ASSIGNMENT ▸
Return every line of the entries that includes the word "orange".

RECORD EXTRACTS ▸
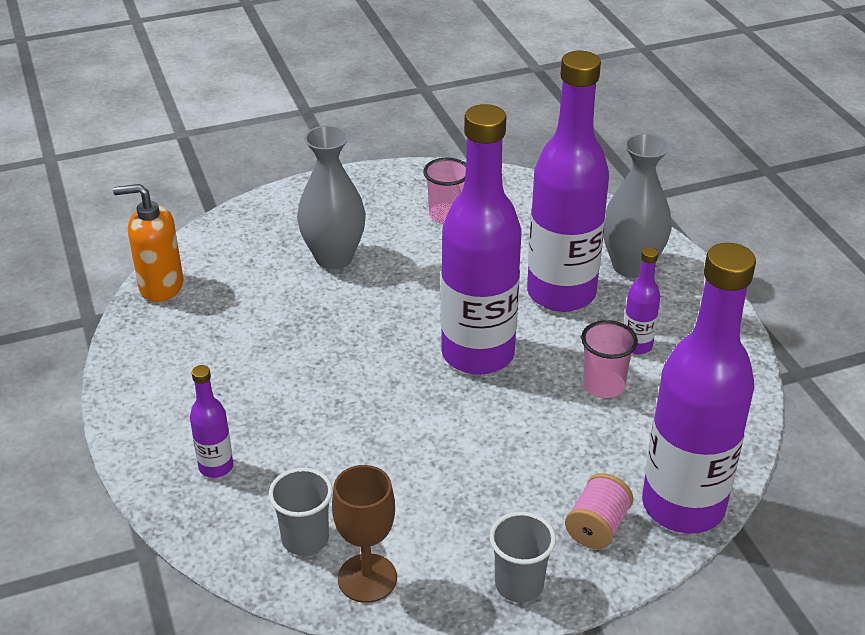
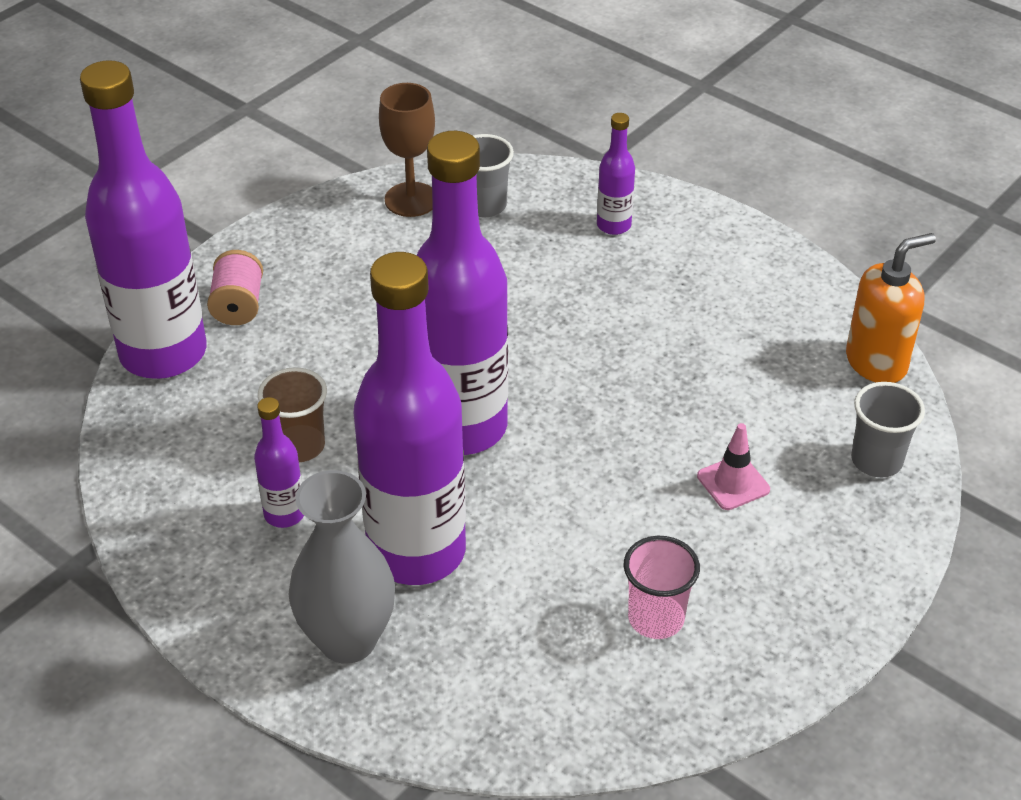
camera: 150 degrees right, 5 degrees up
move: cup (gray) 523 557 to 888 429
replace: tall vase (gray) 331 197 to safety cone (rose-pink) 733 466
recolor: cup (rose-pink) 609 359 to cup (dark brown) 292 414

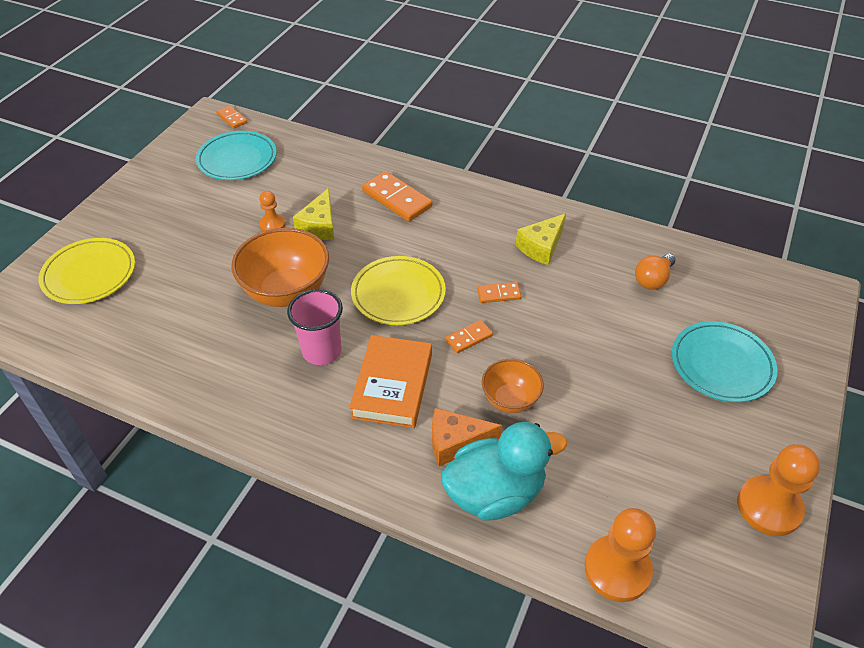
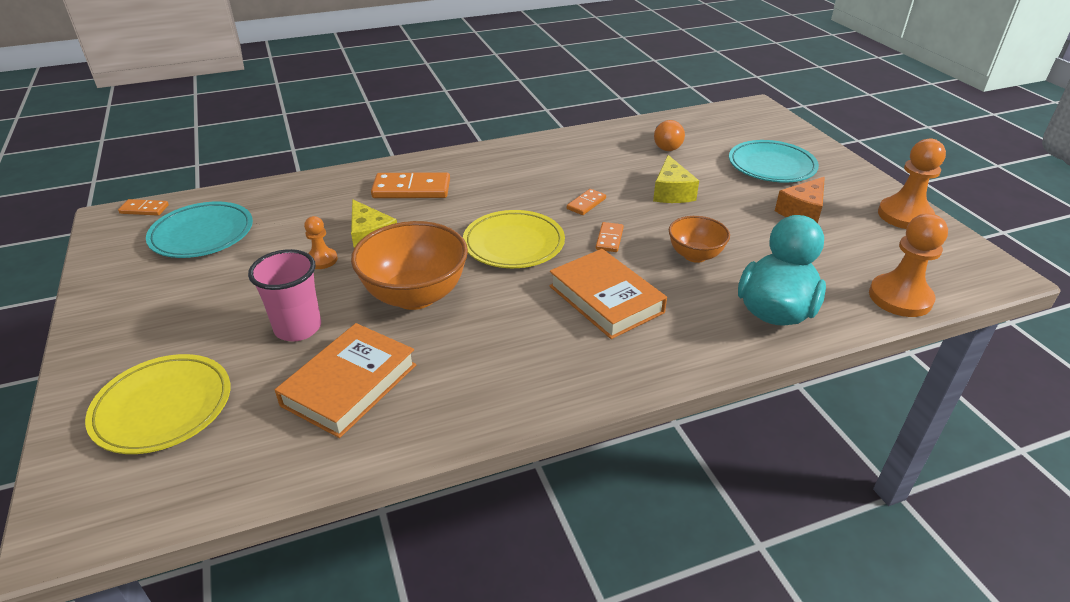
camera: 45 degrees left, 10 degrees down
insert: hardback (orange-coloured) 345 380
move: piece of cheese (yellow) 541 239 to 676 179; cup (rose-pink) 315 327 to 284 295; piece of cheese (orange-coloured) 467 437 to 800 200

YOUR RESPONSE ▸
insert: hardback (orange-coloured) 345 380
move: piece of cheese (yellow) 541 239 to 676 179; cup (rose-pink) 315 327 to 284 295; piece of cheese (orange-coloured) 467 437 to 800 200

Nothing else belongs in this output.